(EXERCISE GOAL): Write all entries out exactly, images excluded.

(EXERCISE MATERIAL):
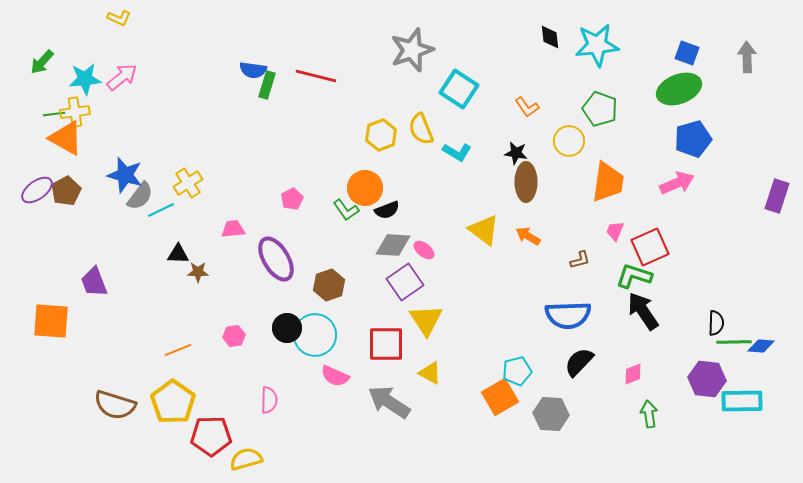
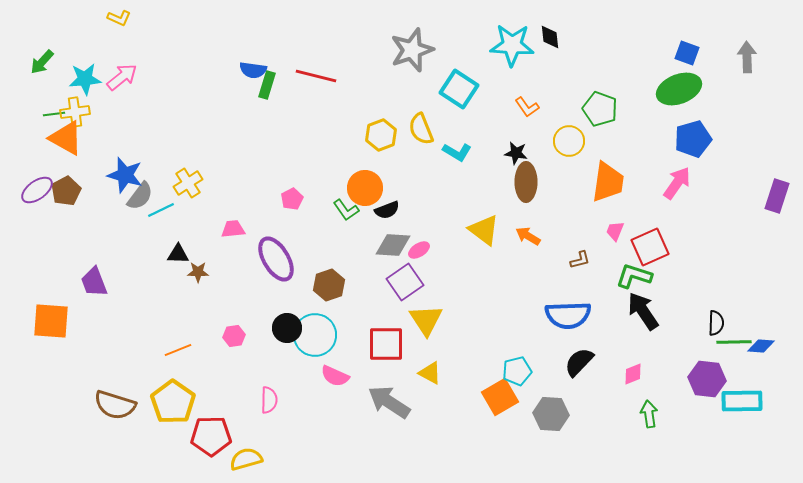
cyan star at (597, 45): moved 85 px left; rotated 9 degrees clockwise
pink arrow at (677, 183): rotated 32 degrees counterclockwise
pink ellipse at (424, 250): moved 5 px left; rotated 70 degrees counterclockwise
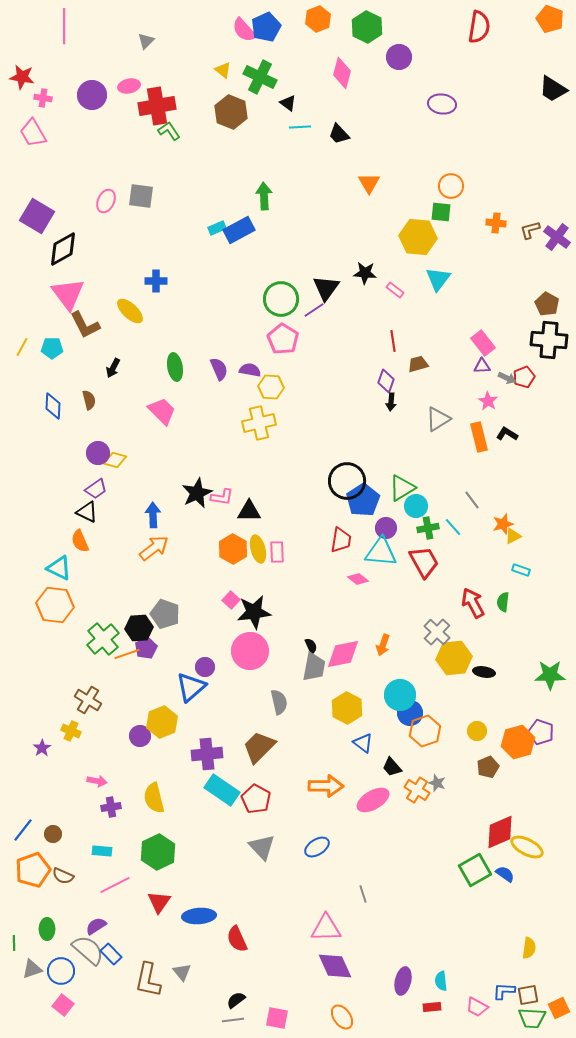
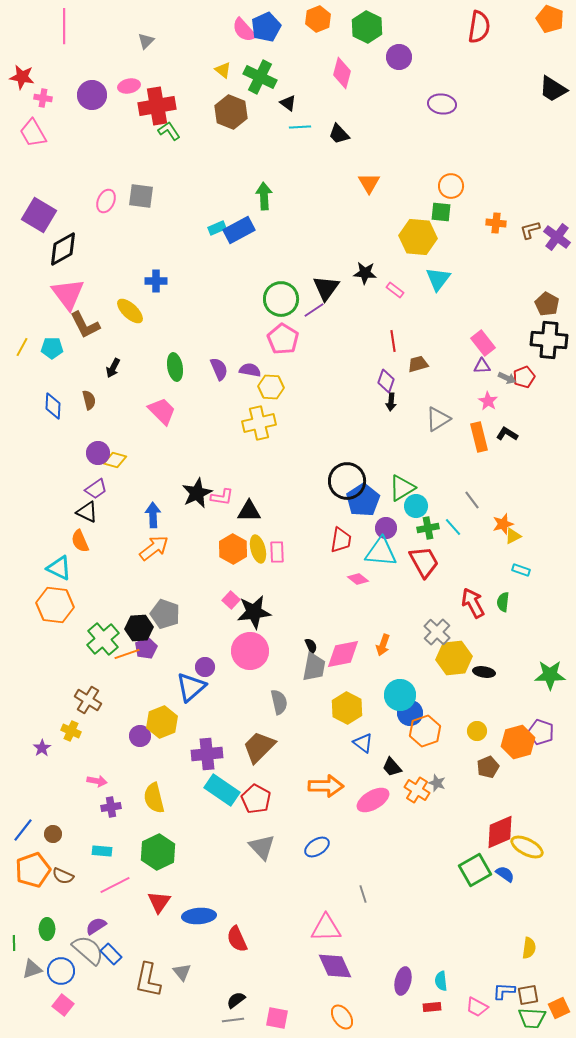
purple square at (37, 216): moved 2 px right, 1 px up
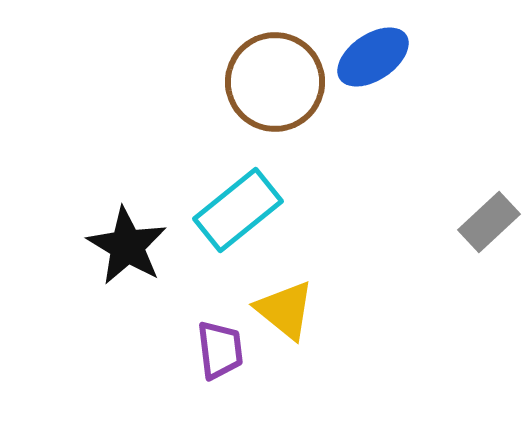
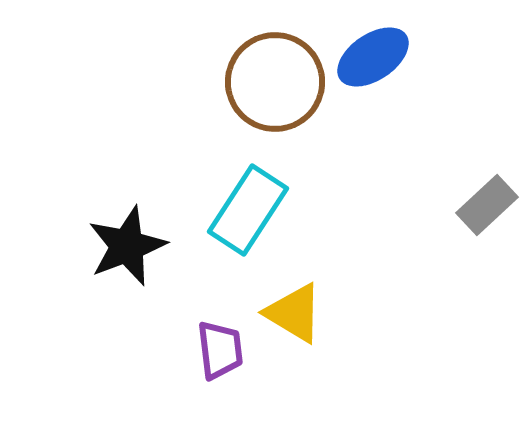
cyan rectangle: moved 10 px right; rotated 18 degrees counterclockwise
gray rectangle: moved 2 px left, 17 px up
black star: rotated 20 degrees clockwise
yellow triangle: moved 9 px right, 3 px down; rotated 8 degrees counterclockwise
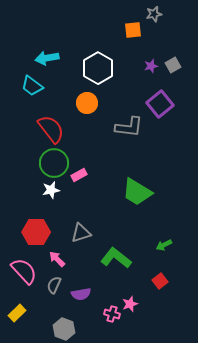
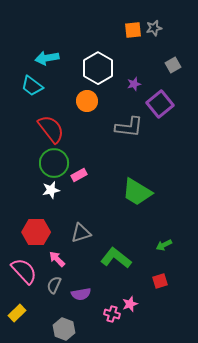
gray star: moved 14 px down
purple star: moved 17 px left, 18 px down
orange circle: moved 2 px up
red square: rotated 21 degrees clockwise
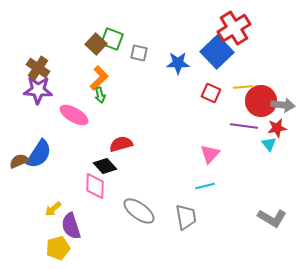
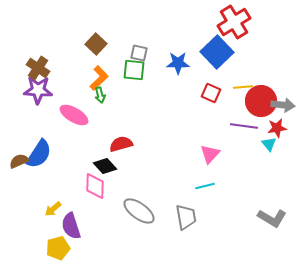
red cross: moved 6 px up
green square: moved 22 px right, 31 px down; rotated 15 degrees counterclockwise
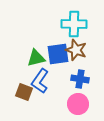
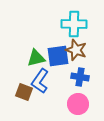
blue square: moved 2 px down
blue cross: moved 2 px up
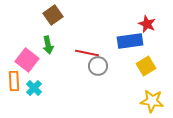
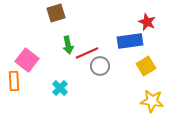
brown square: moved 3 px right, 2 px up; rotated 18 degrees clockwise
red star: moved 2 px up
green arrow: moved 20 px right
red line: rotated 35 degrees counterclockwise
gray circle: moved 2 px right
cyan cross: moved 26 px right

(REPLY TO THE TASK):
cyan star at (597, 45): moved 85 px left; rotated 9 degrees clockwise
pink arrow at (677, 183): rotated 32 degrees counterclockwise
pink ellipse at (424, 250): moved 5 px left; rotated 70 degrees counterclockwise
purple square at (37, 216): moved 2 px right, 1 px up
cyan rectangle: moved 10 px right; rotated 18 degrees counterclockwise
gray rectangle: moved 2 px left, 17 px up
black star: rotated 20 degrees clockwise
yellow triangle: moved 9 px right, 3 px down; rotated 8 degrees counterclockwise
gray star: moved 14 px down
purple star: moved 17 px left, 18 px down
orange circle: moved 2 px up
red square: rotated 21 degrees clockwise
red cross: moved 6 px up
green square: moved 22 px right, 31 px down; rotated 15 degrees counterclockwise
blue square: moved 2 px down
blue cross: moved 2 px up
brown square: moved 3 px right, 2 px up; rotated 18 degrees clockwise
red star: moved 2 px up
green arrow: moved 20 px right
red line: rotated 35 degrees counterclockwise
gray circle: moved 2 px right
cyan cross: moved 26 px right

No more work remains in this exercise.